_What you will do:_
Exact copy, no pictures: return only the lines below from the line with "yellow notebook: [78,342,151,406]" up to and including the line with "green pan: [126,120,204,157]".

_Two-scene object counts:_

━━━━━━━━━━━━━━━━

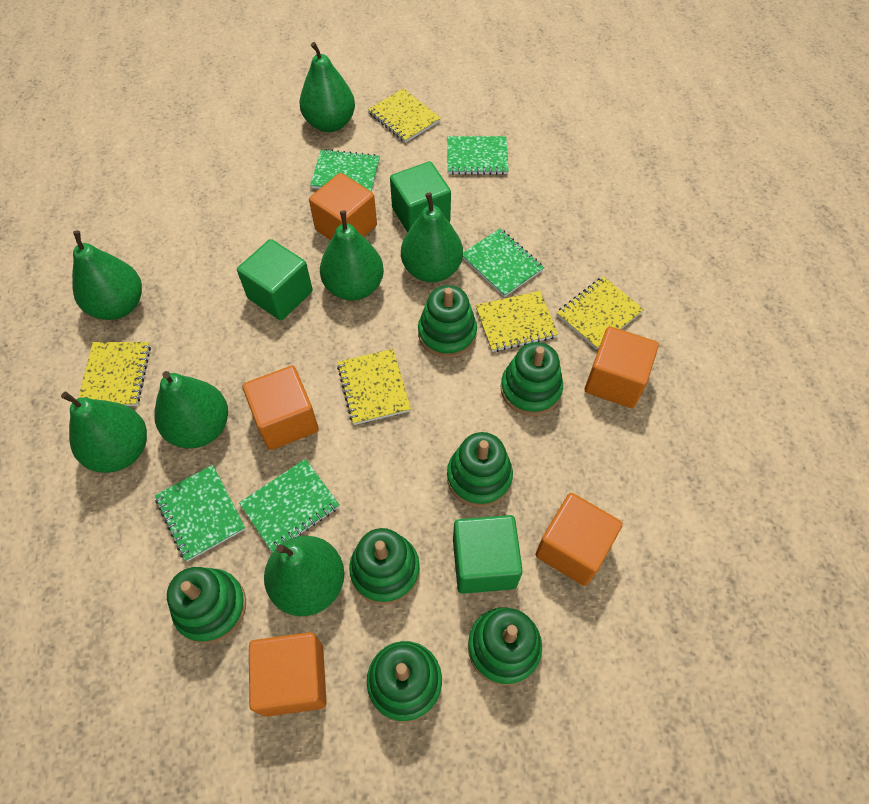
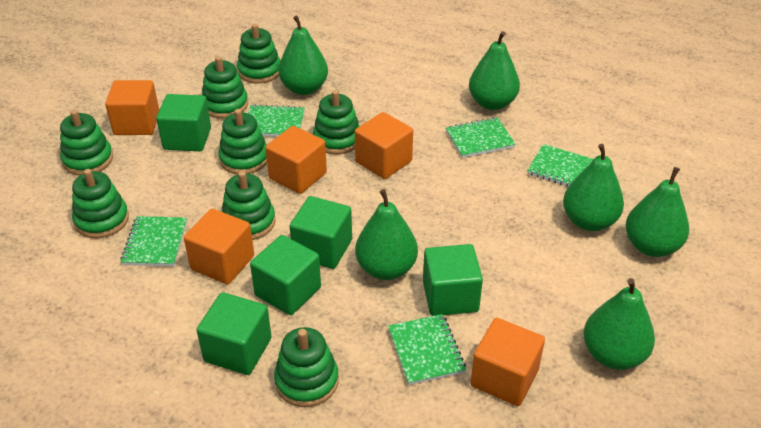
green cube: [237,239,313,321] [390,161,451,233] [453,515,523,594] = 3 -> [156,94,211,151] [197,292,272,375] [250,235,321,315] [290,196,352,269] [423,244,483,316] = 5
green pear: [61,392,147,473] [72,230,142,320] [154,371,228,449] [264,536,344,616] [299,42,355,132] [320,210,384,301] [401,192,463,282] = 7 -> [278,15,328,95] [355,189,418,280] [469,31,520,110] [563,144,624,231] [583,278,655,370] [625,167,689,257] = 6
green stacking toy: [167,567,246,644] [349,528,420,605] [367,641,442,722] [418,285,477,358] [447,432,513,507] [468,607,542,686] [501,342,563,416] = 7 -> [60,110,113,176] [72,169,129,238] [202,56,248,119] [218,109,267,174] [222,171,276,240] [237,24,281,84] [274,327,339,407] [313,90,360,154] = 8
yellow notebook: [78,342,151,406] [337,349,411,425] [368,88,441,143] [476,291,558,352] [557,276,644,350] = 5 -> none = 0

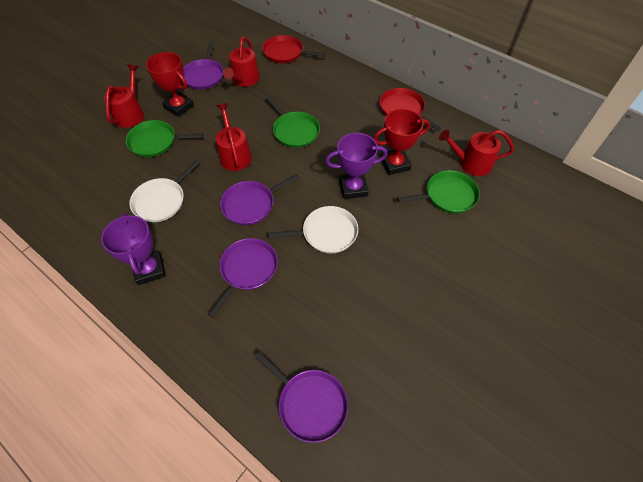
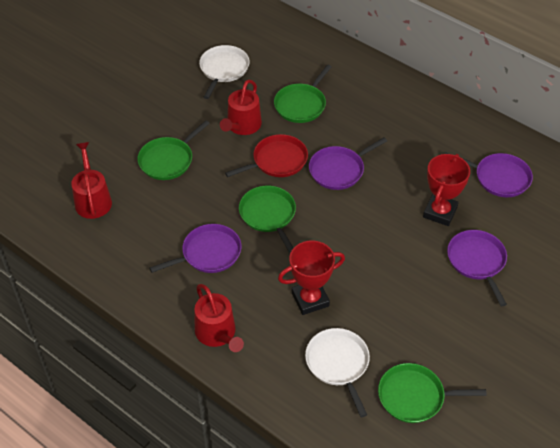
green pan: [126,120,204,157] [266,96,320,148] [397,170,480,213] = 3 -> [137,120,210,180] [239,186,296,253] [274,64,332,123] [378,363,487,423] = 4
purple trophy: [101,213,166,285] [325,133,387,199] = 2 -> none = 0
red pan: [262,35,326,63] [379,88,441,131] = 2 -> [225,134,308,177] = 1
red watering can: [104,64,144,128] [216,103,252,171] [223,37,260,87] [439,130,514,176] = 4 -> [71,142,112,219] [195,284,244,352] [220,80,262,135] = 3

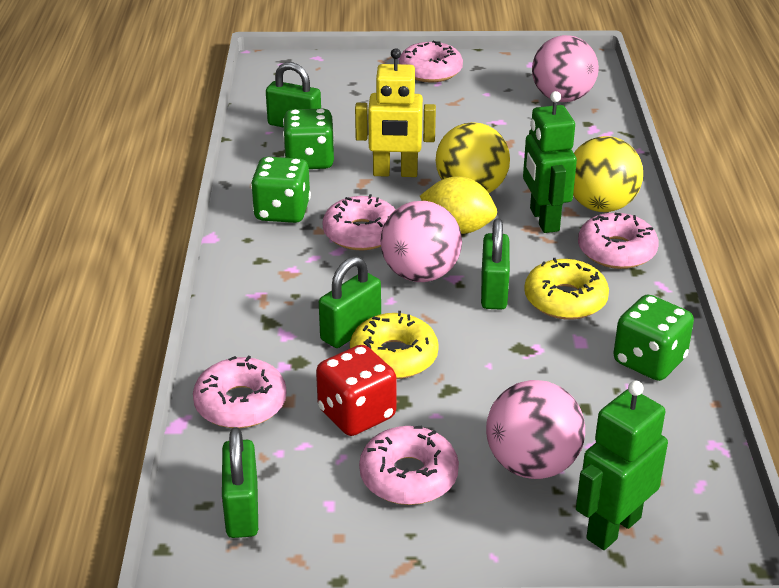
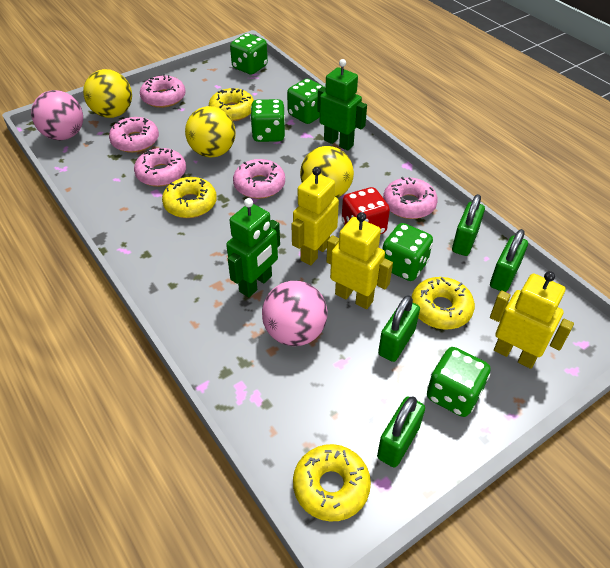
green dice: [251,157,311,223] [283,108,334,169] [613,294,694,381] = 3 -> [230,33,268,75] [250,99,285,142] [287,79,324,124] [382,223,433,281] [427,347,490,417] = 5
pink ball: [380,201,462,282] [486,380,585,479] [532,35,599,102] = 3 -> [31,90,83,140] [262,281,327,346] = 2
yellow ball: [436,122,510,193] [573,136,643,212] = 2 -> [83,69,132,118] [185,106,236,158] [300,146,354,198] = 3
yellow donut: [350,311,439,379] [524,258,609,320] = 2 -> [162,177,217,218] [209,88,254,121] [293,444,371,522] [412,277,475,330] = 4
yellow lemon: [420,176,497,234] = 1 -> none = 0
yellow robot: [355,48,436,177] = 1 -> [291,167,339,265] [326,212,393,309] [490,271,574,369] = 3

━━━━━━━━━━━━━━━━

_Exercise response:_
yellow notebook: [78,342,151,406] [337,349,411,425] [368,88,441,143] [476,291,558,352] [557,276,644,350] = 5 -> none = 0

green pan: [126,120,204,157] [266,96,320,148] [397,170,480,213] = 3 -> [137,120,210,180] [239,186,296,253] [274,64,332,123] [378,363,487,423] = 4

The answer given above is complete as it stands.